▶ _Task to complete_:
Below are several records. Retype exactly those lines running from the one with "camera: 20 degrees right, 5 degrees down" through the one with "grey duck [687,538,741,581]", end lines included, and no others.

▶ _Records for this exercise_:
· · · · ·

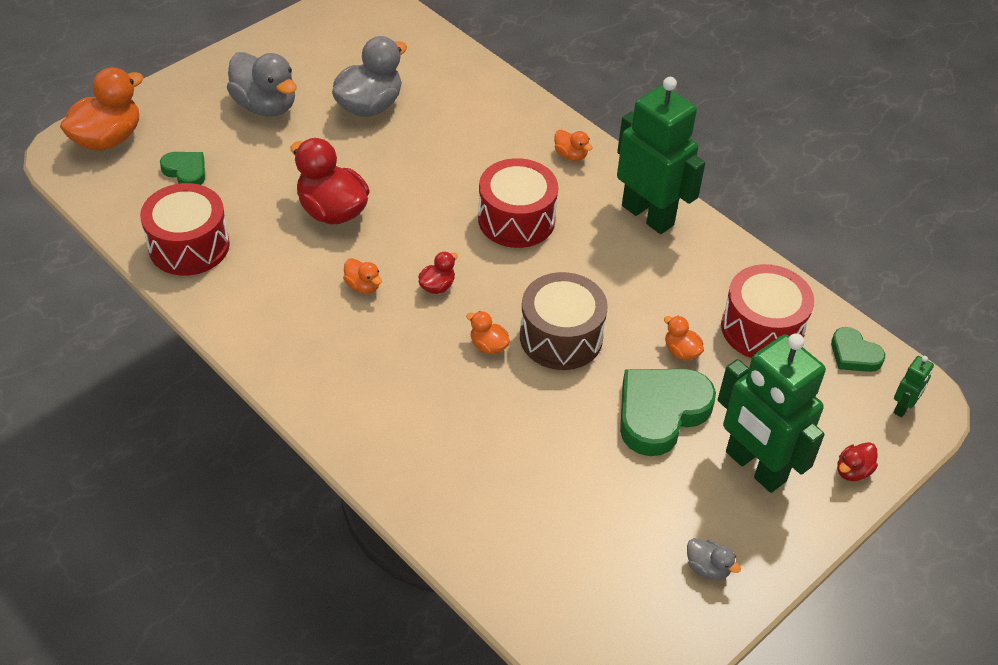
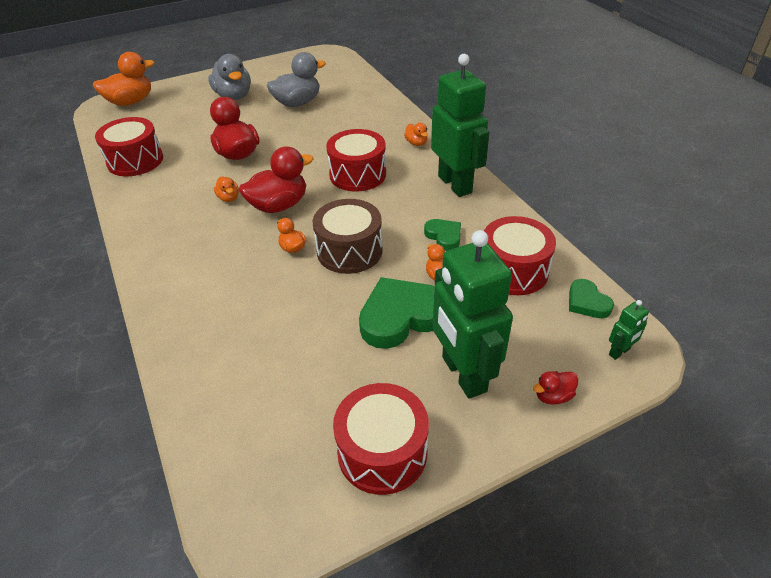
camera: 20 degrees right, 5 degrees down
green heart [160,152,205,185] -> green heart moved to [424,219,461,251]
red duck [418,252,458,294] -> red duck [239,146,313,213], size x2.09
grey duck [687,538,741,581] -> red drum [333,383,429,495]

· · · · ·

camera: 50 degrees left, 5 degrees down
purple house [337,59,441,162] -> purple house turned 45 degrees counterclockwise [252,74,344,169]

· · · · ·

▶ _Answer space_:
camera: 20 degrees right, 5 degrees down
green heart [160,152,205,185] -> green heart moved to [424,219,461,251]
red duck [418,252,458,294] -> red duck [239,146,313,213], size x2.09
grey duck [687,538,741,581] -> red drum [333,383,429,495]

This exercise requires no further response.